PROMPT
Write the line that contains "wall: (235, 414) -> (344, 870), moved" and each one after it, word for word, ending with the final line of the data.

EXCERPTED DATA
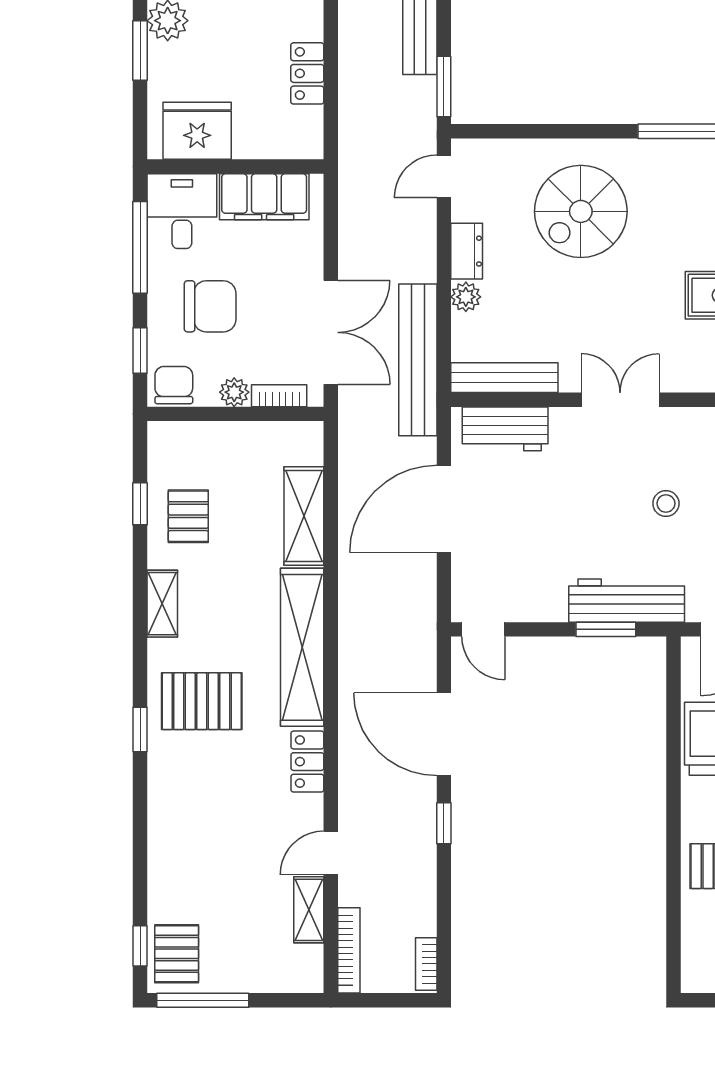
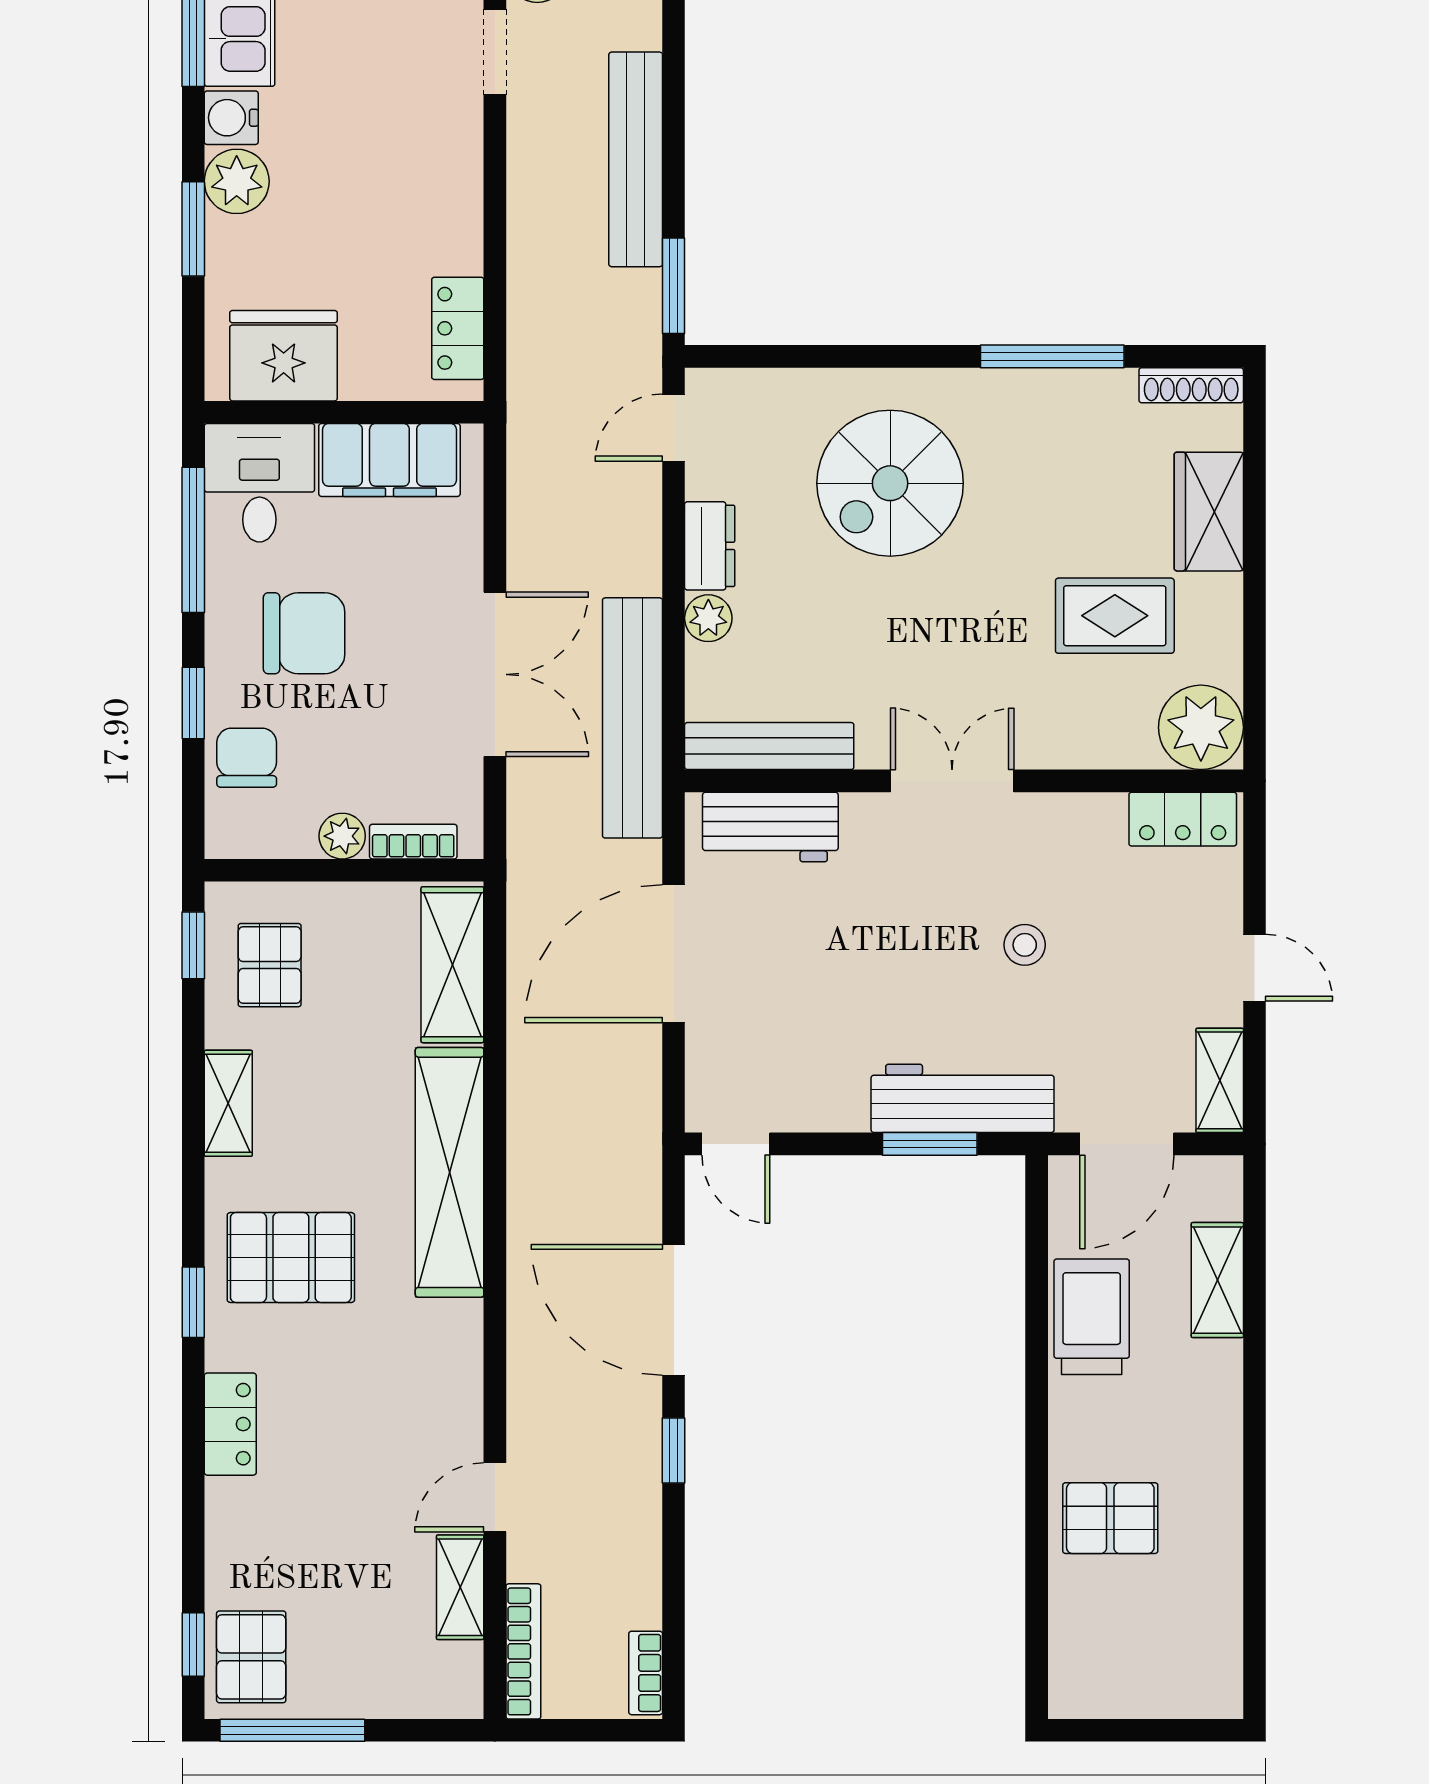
locker: (307, 73) -> (458, 328), moved
plant: (234, 392) -> (342, 836), moved
bookcase: (279, 396) -> (413, 842), moved
wall: (235, 414) -> (344, 870), moved
locker: (307, 762) -> (230, 1424), moved, turned 180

ANSWER SECTION
wall: (235, 414) -> (344, 870), moved
locker: (307, 762) -> (230, 1424), moved, turned 180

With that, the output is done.